**Records supplied**
───

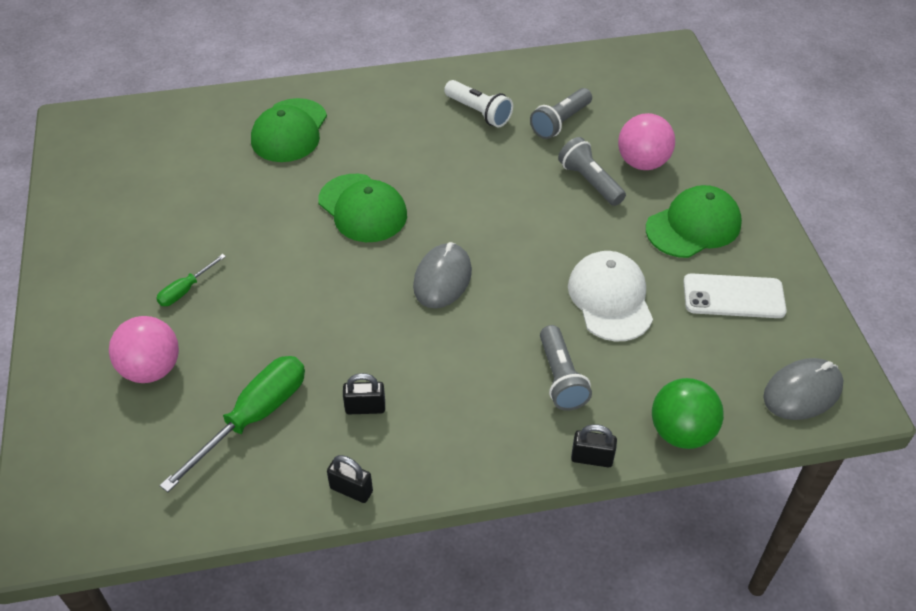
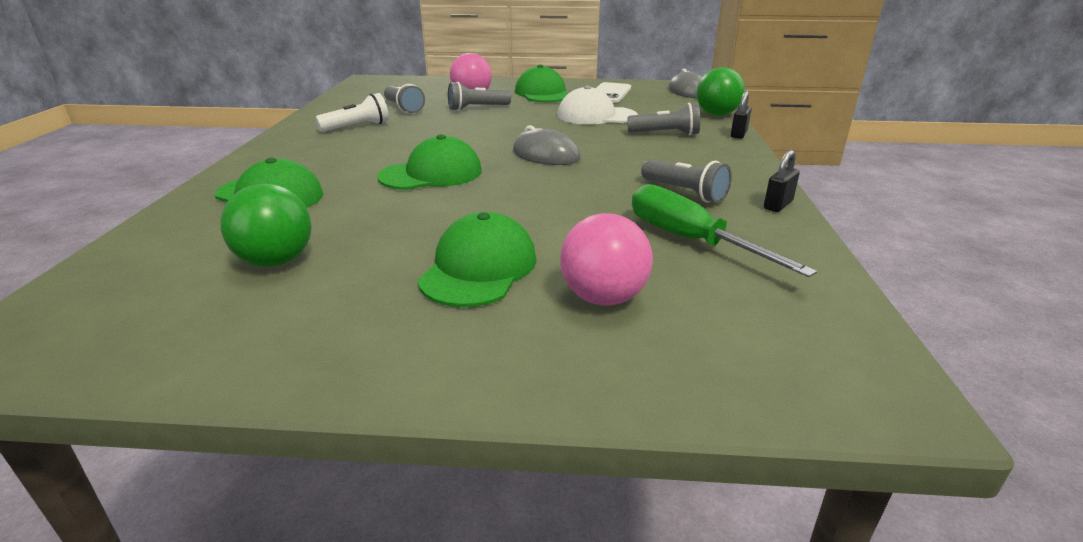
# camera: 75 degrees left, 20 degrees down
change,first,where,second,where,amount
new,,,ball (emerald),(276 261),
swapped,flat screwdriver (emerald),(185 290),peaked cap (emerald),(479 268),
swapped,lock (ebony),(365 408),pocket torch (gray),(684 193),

───

Please filter the listing down to lines that include the word "swapped".

swapped,flat screwdriver (emerald),(185 290),peaked cap (emerald),(479 268),
swapped,lock (ebony),(365 408),pocket torch (gray),(684 193),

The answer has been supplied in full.